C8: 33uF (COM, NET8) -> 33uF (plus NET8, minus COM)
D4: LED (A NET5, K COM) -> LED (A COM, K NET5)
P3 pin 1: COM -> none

******

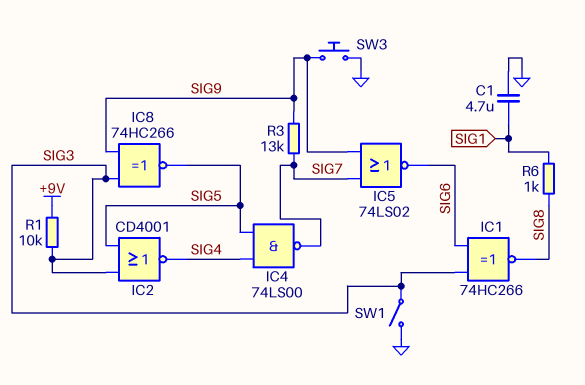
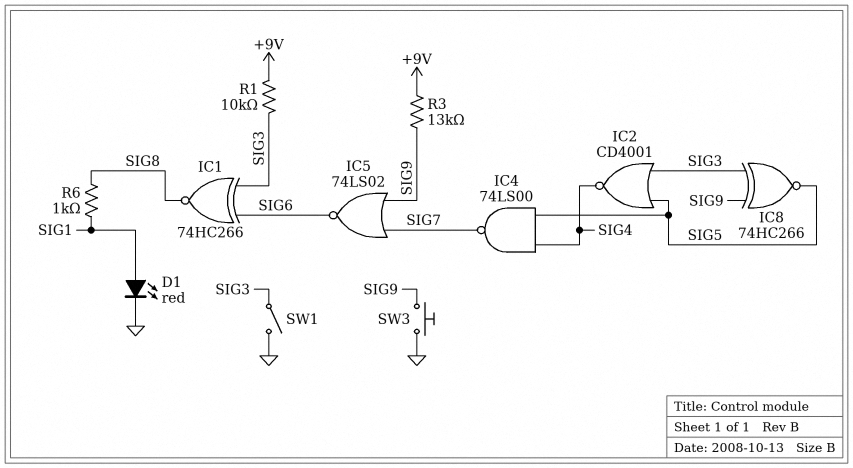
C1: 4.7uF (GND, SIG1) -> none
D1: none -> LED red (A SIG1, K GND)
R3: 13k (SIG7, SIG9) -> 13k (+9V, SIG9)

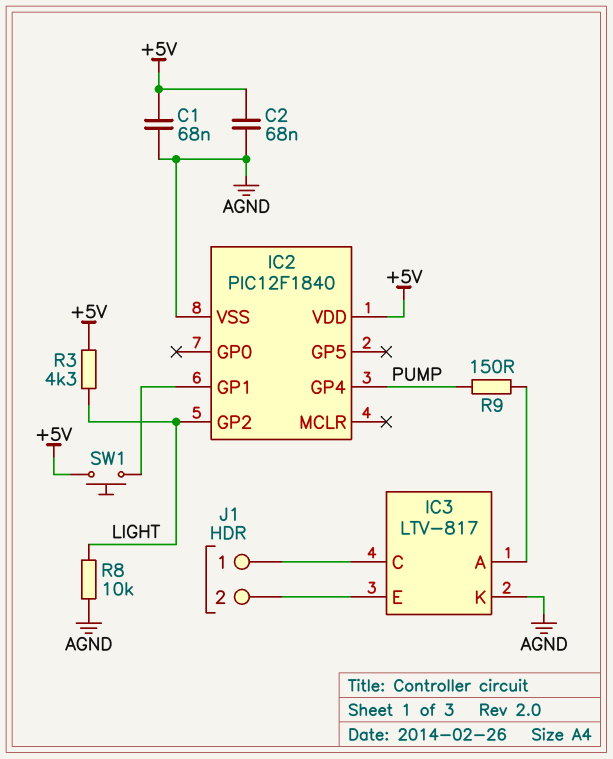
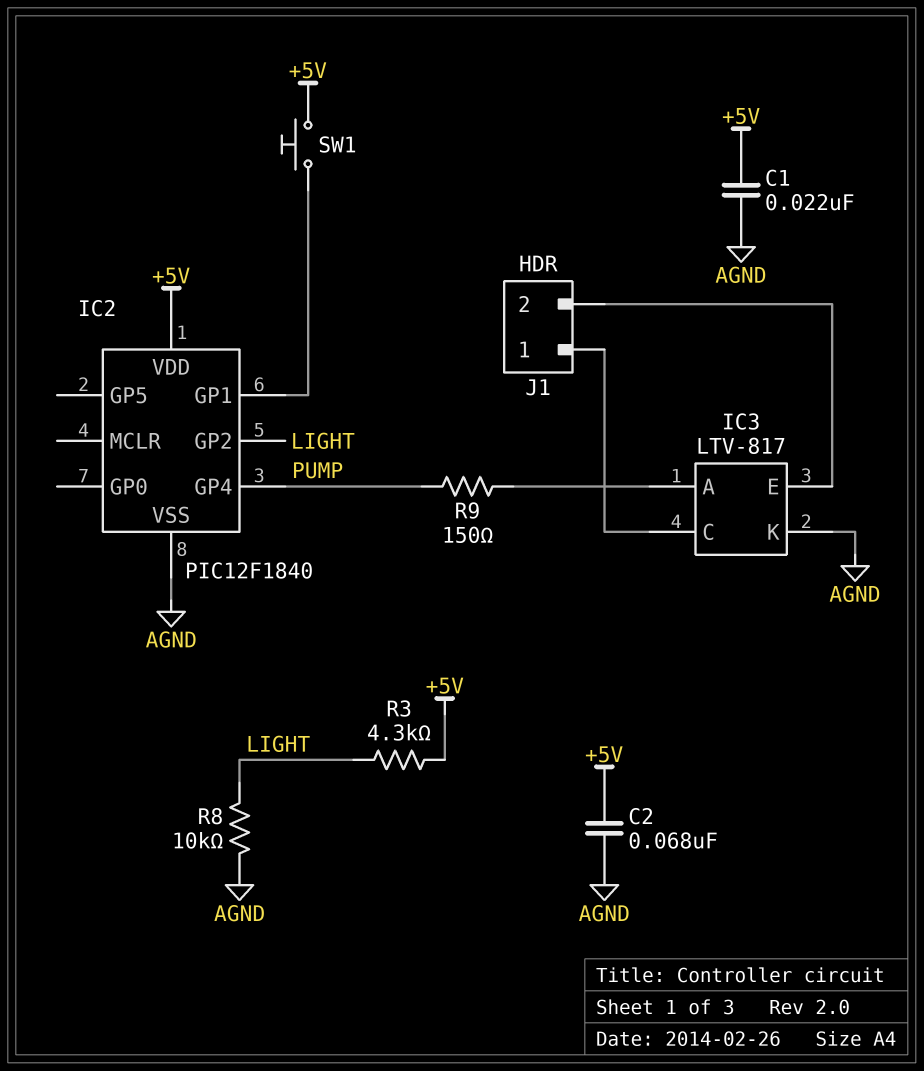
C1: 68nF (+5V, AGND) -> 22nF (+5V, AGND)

******

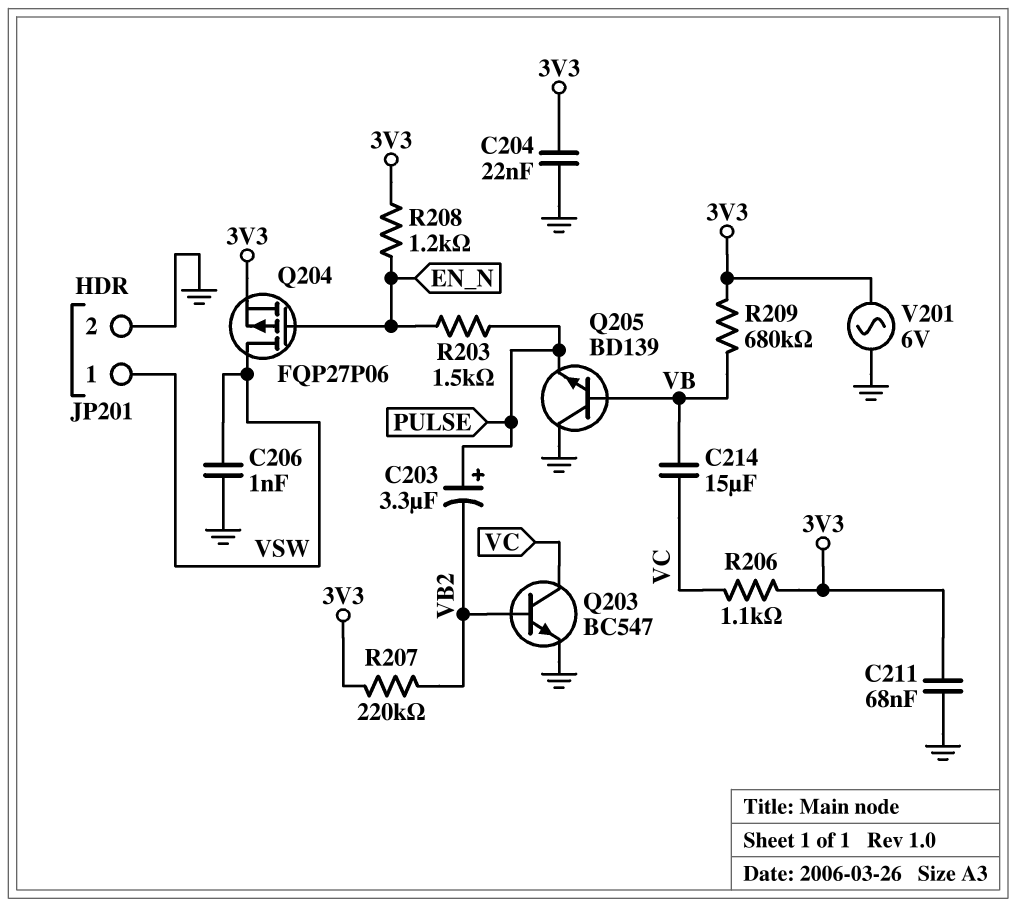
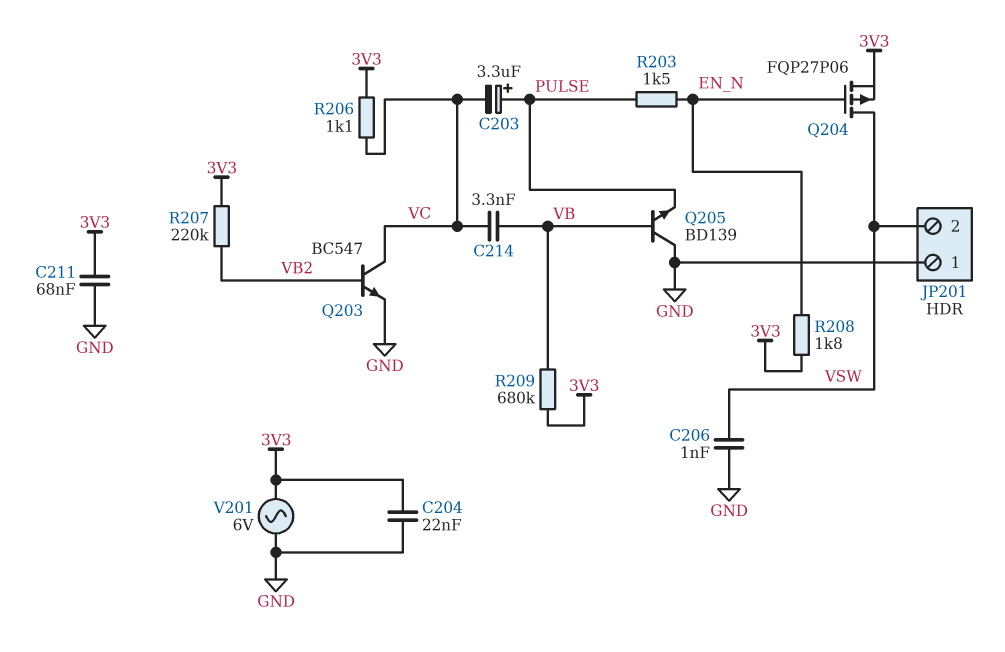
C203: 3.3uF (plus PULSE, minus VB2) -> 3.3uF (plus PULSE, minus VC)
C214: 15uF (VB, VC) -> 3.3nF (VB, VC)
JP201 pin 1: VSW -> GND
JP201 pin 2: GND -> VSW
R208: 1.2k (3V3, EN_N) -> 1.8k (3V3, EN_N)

******

WHAT THIS TASK INVOLVES:
Among the entries, how many lines contain the string "plus"? Give the number without anything else.

ANSWER SPACE:
2